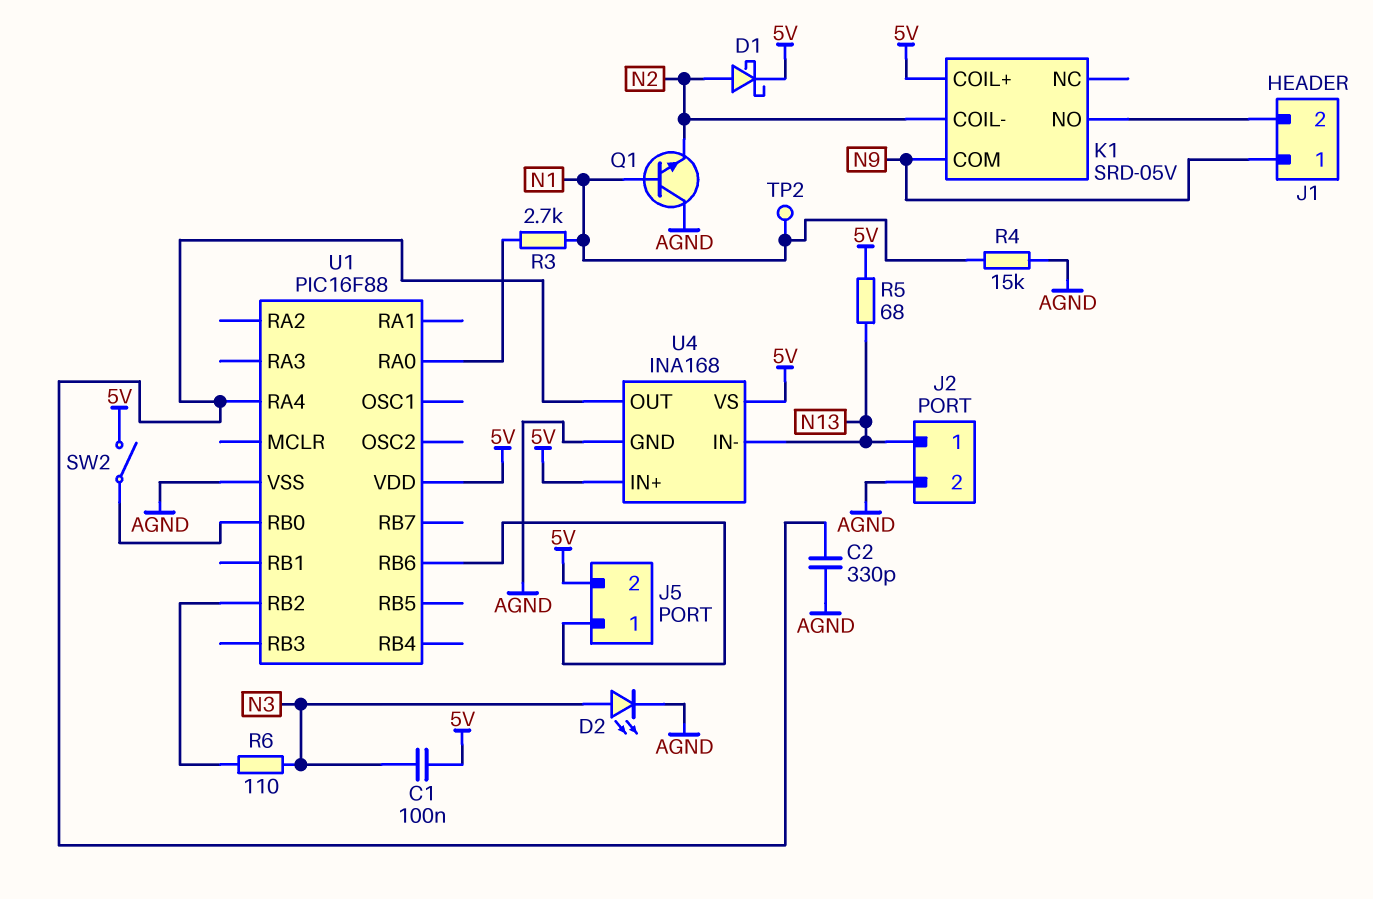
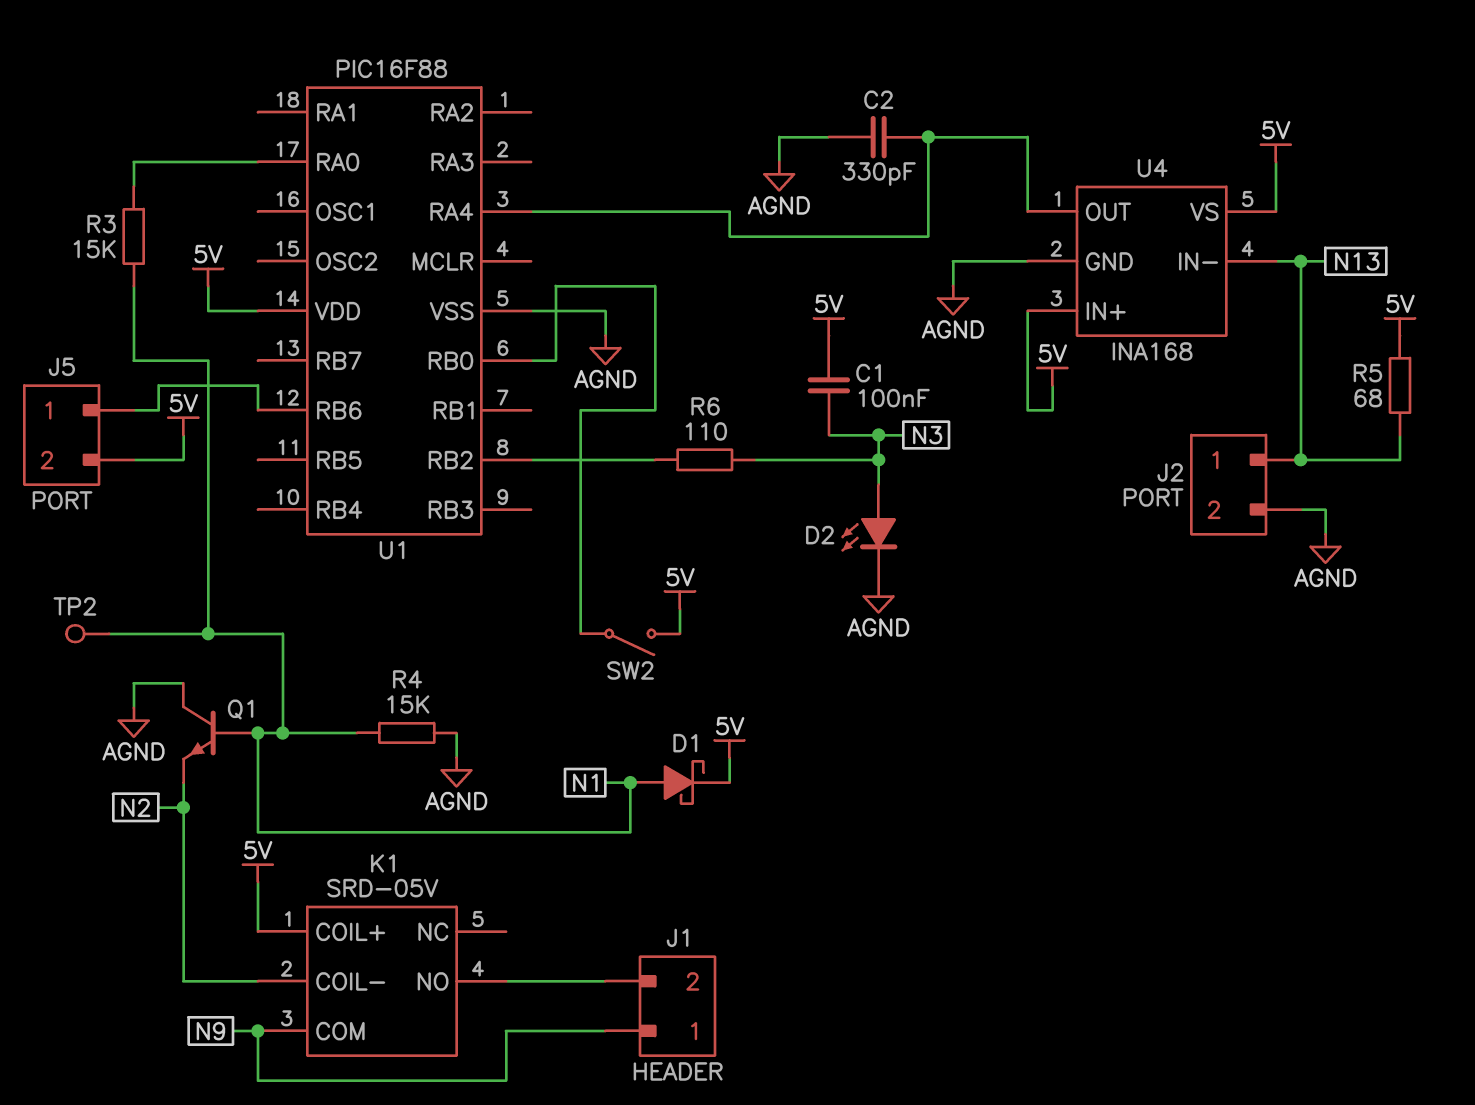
D1: schottky (A N2, K 5V) -> schottky (A N1, K 5V)
R3: 2.7k (N1, U1/RA0) -> 15k (N1, U1/RA0)

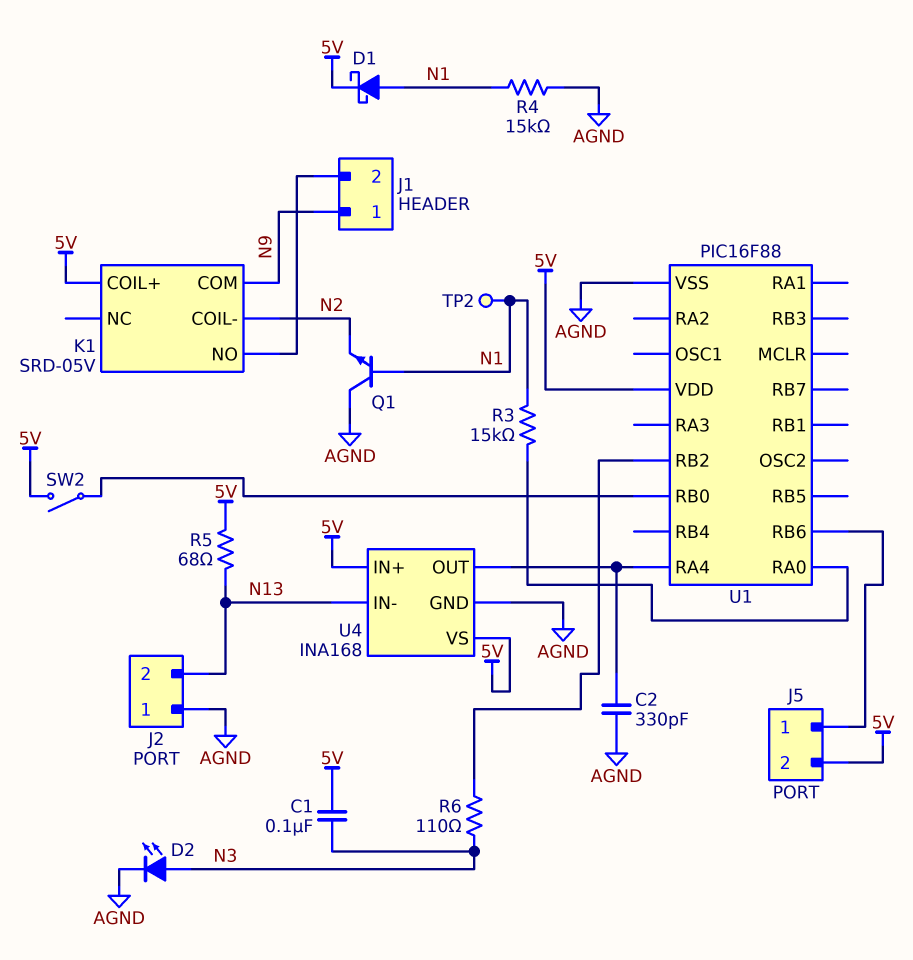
J2 pin 1: N13 -> AGND
J2 pin 2: AGND -> N13

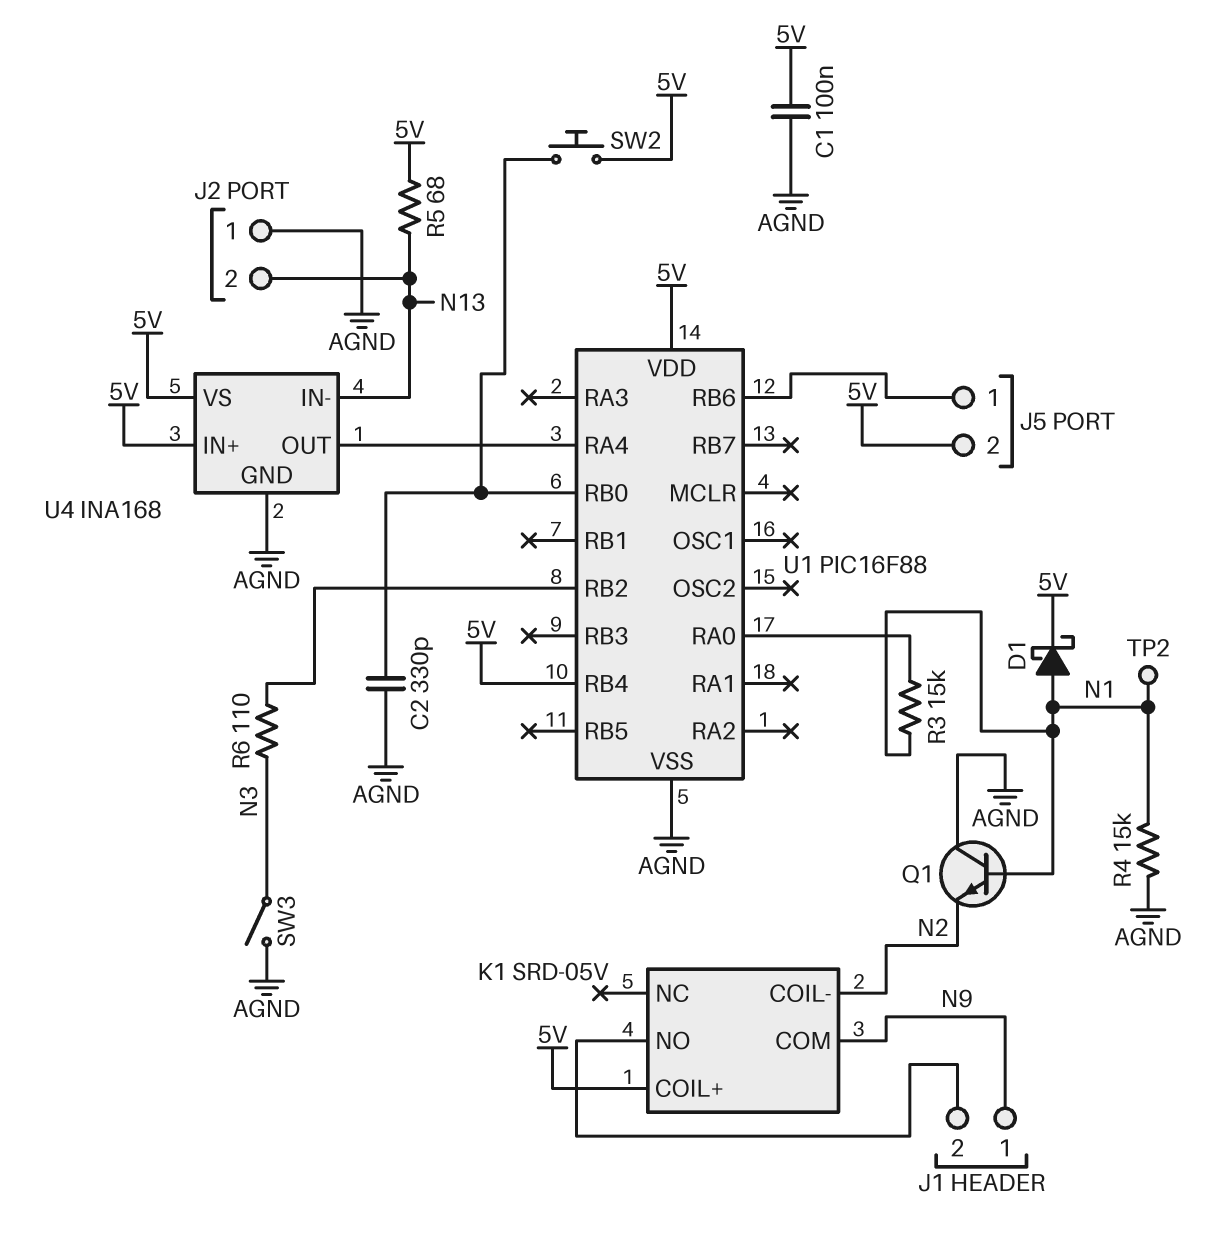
C1: 100nF (5V, N3) -> 100nF (5V, AGND)
C2: 330pF (AGND, U1/RA4) -> 330pF (AGND, U1/RB0)
D2: LED (A N3, K AGND) -> none
SW2: switch (5V, U1/RB0) -> button (5V, U1/RB0)
SW3: none -> switch (AGND, N3)
U1 pin RB4: none -> 5V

---+---

▶ _Assignment_:
An exact copy of the lines from the one with "J2 pin 2: AGND -> N13" through the last line of the records, inclusive, is required, with all pictures left out.

▶ _Task result_:
J2 pin 2: AGND -> N13

C1: 100nF (5V, N3) -> 100nF (5V, AGND)
C2: 330pF (AGND, U1/RA4) -> 330pF (AGND, U1/RB0)
D2: LED (A N3, K AGND) -> none
SW2: switch (5V, U1/RB0) -> button (5V, U1/RB0)
SW3: none -> switch (AGND, N3)
U1 pin RB4: none -> 5V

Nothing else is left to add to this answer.